Please make an exact copy of the listing, without the pictures.

Provided data »
____
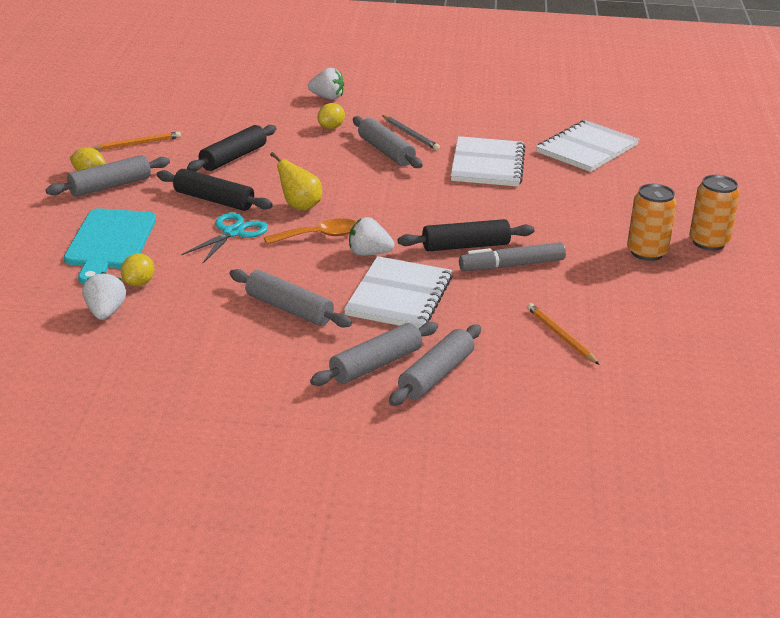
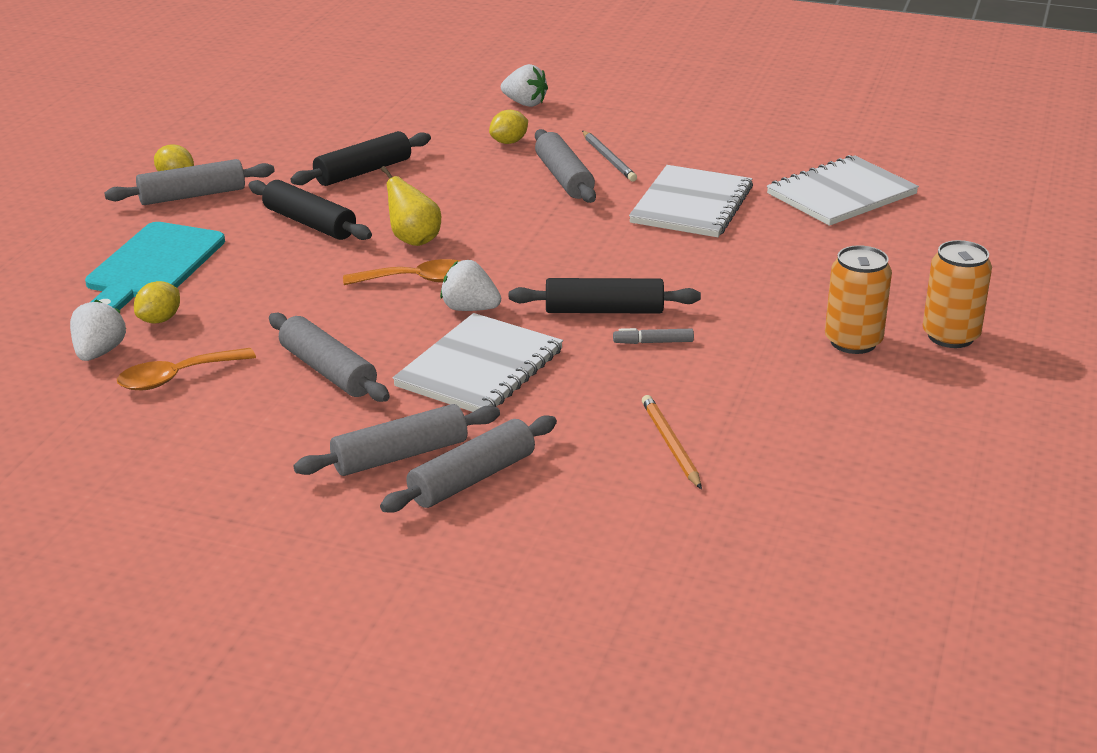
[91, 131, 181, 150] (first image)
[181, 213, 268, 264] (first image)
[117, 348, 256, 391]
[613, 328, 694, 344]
____
Solution for this problem »
[91, 131, 181, 150] (first image)
[181, 213, 268, 264] (first image)
[117, 348, 256, 391]
[613, 328, 694, 344]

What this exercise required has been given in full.